Try it: All lines before the one containing "grey eraser [143,130,186,191]", plus that line itself, are to be printed exactly as they appear below.

Given records:
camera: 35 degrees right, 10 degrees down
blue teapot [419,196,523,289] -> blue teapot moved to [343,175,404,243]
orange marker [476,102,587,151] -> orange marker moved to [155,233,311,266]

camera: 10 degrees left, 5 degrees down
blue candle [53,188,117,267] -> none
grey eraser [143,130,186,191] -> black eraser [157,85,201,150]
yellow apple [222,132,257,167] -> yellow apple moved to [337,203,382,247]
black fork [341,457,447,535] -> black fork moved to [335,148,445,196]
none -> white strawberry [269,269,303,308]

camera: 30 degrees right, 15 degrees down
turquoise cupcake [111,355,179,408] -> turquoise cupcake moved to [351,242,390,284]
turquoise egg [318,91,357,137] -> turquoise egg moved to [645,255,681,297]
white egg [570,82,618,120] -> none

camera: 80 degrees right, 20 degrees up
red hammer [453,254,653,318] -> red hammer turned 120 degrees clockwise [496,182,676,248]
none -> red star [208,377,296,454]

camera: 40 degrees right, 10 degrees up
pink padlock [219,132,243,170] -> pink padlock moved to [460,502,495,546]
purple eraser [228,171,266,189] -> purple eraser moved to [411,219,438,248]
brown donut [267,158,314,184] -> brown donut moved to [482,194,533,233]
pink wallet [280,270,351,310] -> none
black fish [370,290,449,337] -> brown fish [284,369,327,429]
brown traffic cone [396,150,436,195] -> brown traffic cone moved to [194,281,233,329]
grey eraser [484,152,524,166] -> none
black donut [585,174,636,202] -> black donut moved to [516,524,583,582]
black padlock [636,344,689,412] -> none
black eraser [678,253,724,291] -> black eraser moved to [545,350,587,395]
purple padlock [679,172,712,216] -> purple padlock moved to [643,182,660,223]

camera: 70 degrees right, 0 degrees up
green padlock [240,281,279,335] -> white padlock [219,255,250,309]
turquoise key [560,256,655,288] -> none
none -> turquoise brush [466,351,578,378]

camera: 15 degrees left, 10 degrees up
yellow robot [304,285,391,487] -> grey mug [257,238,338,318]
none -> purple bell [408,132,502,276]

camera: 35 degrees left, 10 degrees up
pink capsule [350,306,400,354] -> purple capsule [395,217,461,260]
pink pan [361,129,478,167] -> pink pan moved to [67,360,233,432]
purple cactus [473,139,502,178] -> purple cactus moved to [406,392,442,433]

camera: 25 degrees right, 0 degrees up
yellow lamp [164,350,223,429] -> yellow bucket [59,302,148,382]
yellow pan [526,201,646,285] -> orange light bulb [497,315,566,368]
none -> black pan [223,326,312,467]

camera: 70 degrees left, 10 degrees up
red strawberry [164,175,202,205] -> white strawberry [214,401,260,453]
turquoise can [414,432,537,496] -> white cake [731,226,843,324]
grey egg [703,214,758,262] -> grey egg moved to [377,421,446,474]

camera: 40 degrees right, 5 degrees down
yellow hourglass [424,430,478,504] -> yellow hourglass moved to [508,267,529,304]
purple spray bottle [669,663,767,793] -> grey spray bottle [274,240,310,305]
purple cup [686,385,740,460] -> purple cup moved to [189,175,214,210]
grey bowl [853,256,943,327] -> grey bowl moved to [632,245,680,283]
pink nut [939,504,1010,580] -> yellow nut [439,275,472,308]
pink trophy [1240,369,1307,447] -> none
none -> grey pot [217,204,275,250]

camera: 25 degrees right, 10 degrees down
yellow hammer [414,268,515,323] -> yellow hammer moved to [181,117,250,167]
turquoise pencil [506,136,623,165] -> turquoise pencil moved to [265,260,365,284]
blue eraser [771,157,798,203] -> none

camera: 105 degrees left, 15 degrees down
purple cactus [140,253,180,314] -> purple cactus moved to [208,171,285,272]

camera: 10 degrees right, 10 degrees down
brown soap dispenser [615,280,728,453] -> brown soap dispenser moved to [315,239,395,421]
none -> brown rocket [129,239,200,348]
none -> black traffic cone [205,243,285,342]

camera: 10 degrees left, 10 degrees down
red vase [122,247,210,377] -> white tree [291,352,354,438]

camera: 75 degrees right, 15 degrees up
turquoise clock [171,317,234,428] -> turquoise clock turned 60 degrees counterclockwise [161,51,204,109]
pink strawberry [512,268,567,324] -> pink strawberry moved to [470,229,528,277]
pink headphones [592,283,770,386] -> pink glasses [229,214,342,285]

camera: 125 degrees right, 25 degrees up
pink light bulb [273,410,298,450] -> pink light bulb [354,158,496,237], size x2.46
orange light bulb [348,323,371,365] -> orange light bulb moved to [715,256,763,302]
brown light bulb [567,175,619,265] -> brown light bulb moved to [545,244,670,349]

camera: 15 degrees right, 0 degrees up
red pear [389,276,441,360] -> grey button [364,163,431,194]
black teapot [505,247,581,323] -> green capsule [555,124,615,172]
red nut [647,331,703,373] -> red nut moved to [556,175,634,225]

Answer space:
camera: 35 degrees right, 10 degrees down
blue teapot [419,196,523,289] -> blue teapot moved to [343,175,404,243]
orange marker [476,102,587,151] -> orange marker moved to [155,233,311,266]

camera: 10 degrees left, 5 degrees down
blue candle [53,188,117,267] -> none
grey eraser [143,130,186,191] -> black eraser [157,85,201,150]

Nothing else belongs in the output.